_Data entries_

BEGIN

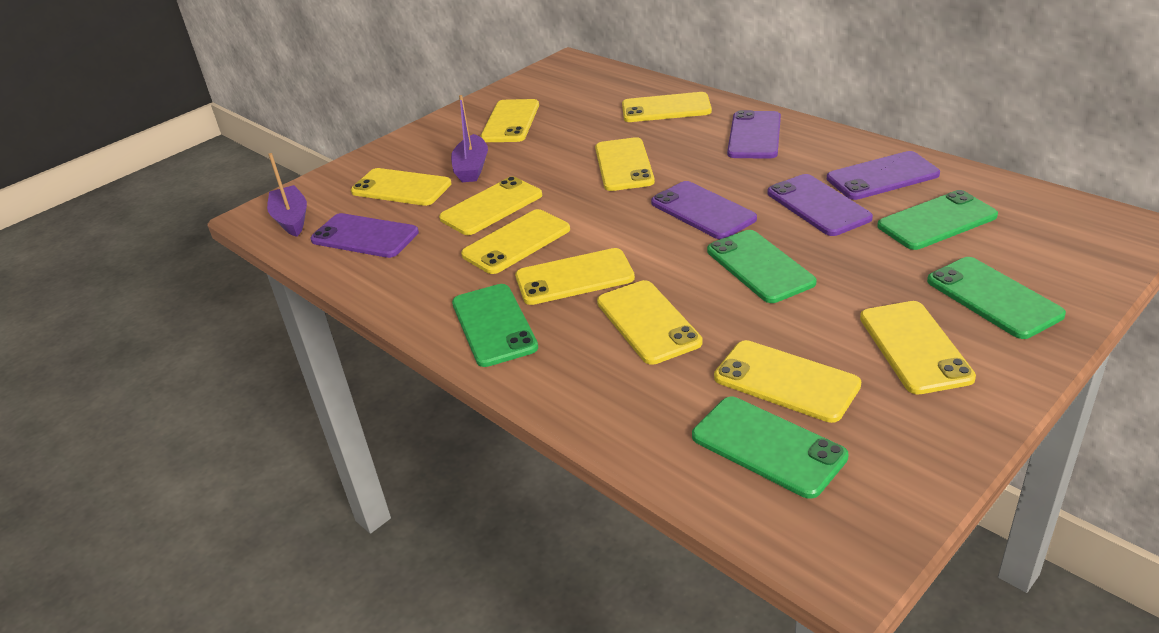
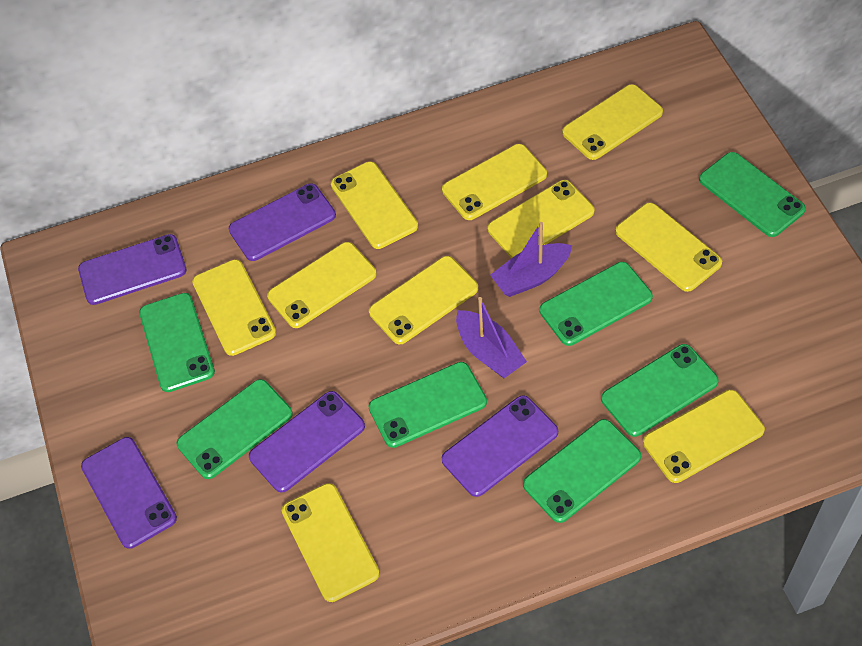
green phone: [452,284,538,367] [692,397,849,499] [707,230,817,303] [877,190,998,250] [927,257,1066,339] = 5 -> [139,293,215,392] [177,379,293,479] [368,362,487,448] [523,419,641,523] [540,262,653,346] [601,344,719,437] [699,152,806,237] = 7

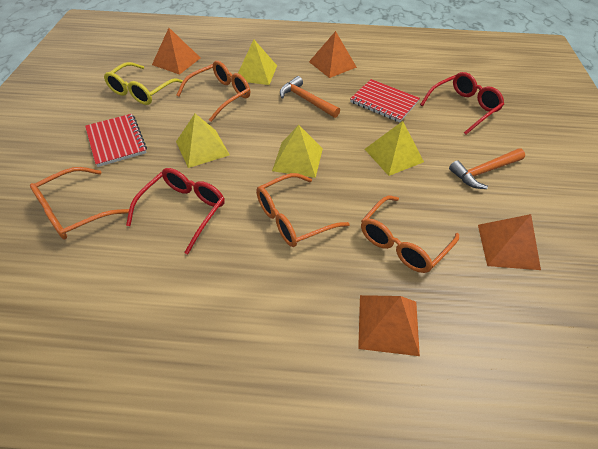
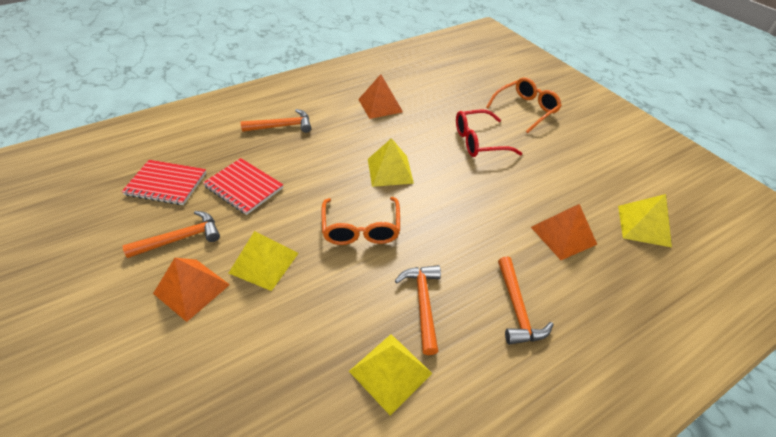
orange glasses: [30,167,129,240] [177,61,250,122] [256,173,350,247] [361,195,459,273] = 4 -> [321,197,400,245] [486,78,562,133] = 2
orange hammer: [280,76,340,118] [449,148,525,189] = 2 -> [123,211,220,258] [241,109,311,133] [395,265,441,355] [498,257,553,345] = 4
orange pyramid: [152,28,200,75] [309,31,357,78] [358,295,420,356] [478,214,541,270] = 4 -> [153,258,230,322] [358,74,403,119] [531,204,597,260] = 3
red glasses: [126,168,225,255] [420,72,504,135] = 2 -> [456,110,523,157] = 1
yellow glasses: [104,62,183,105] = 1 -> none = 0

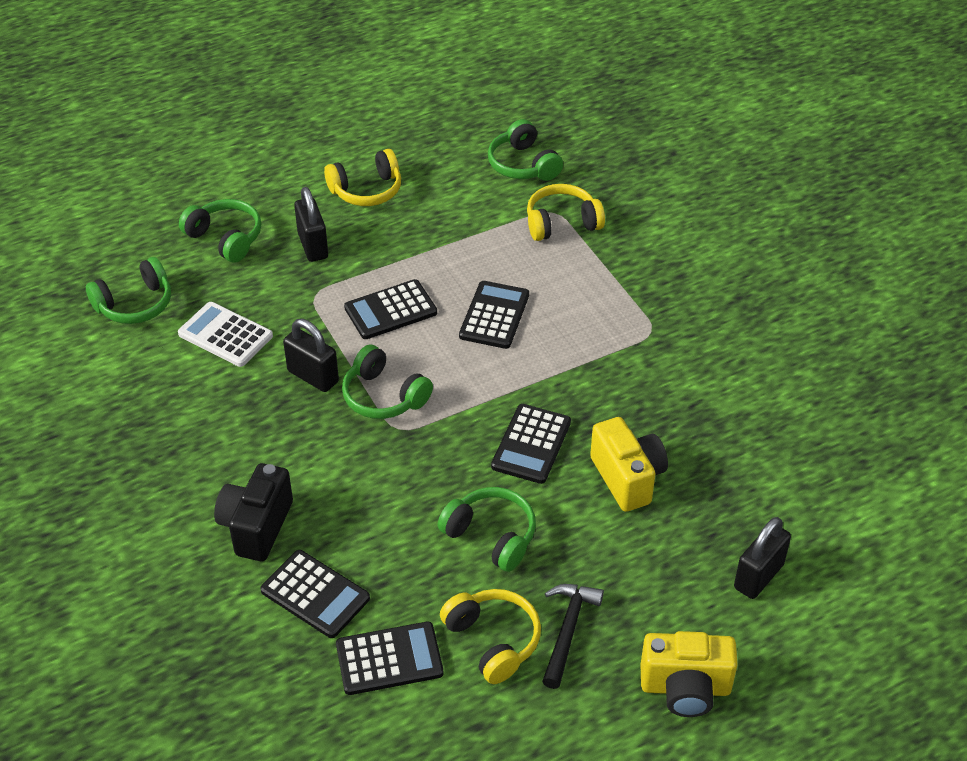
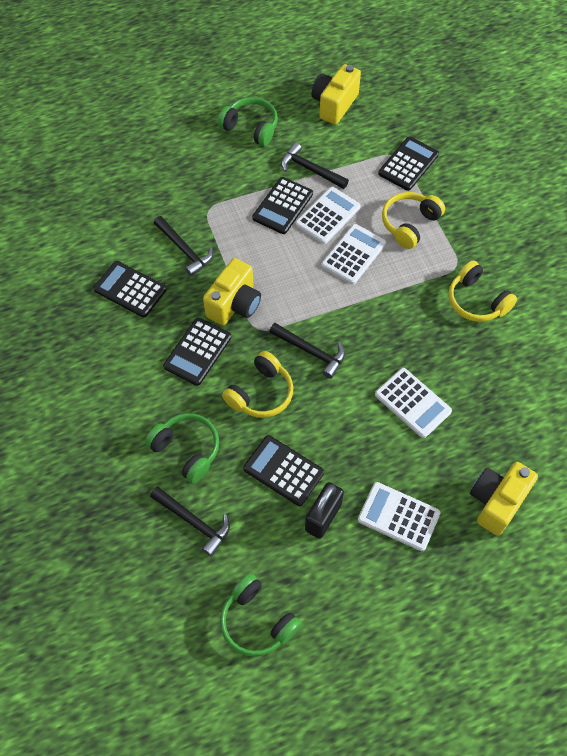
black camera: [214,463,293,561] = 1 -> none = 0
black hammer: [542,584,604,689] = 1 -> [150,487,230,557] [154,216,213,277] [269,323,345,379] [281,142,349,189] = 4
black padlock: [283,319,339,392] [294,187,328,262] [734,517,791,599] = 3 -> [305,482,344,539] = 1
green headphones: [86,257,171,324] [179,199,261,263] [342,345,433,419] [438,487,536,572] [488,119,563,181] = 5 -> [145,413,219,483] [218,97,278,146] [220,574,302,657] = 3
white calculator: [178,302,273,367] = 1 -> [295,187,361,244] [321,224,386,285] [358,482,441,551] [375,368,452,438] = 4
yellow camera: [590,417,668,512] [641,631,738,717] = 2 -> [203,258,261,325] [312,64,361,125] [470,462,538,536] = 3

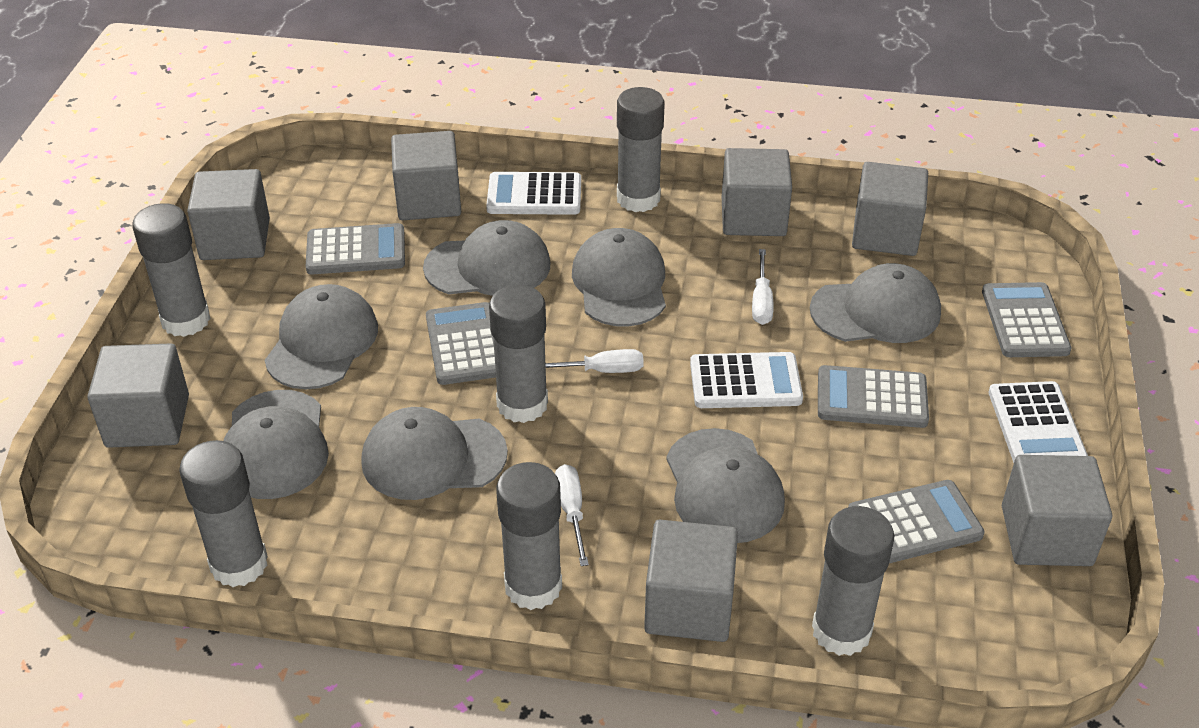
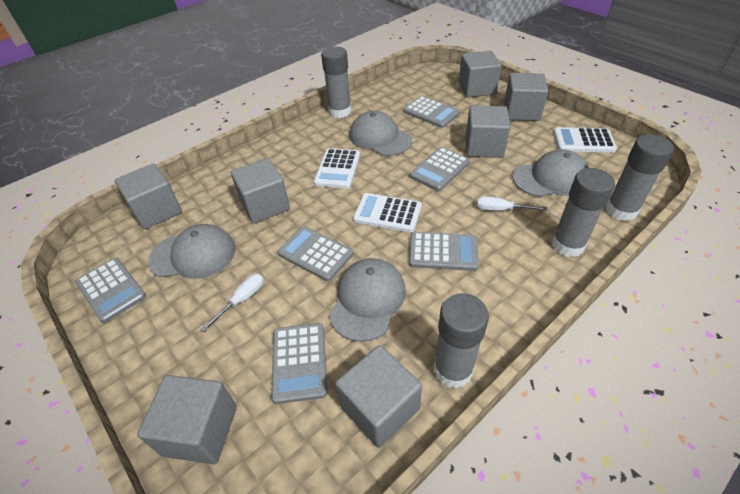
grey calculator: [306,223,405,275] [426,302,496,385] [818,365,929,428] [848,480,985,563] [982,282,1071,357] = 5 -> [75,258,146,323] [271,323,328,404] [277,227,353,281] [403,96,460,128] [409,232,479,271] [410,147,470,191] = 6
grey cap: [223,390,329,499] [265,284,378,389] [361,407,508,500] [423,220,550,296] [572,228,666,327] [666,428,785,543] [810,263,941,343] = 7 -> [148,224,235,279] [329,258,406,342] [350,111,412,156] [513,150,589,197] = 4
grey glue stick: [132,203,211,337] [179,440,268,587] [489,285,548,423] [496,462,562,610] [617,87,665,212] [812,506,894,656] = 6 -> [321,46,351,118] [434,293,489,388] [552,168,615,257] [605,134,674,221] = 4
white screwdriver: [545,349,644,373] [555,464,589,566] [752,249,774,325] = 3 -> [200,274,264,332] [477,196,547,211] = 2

END

_Exercise requirements_
Find how many lines of the records hold the string "hammer", then give that number by itself.

_Exercise result_
2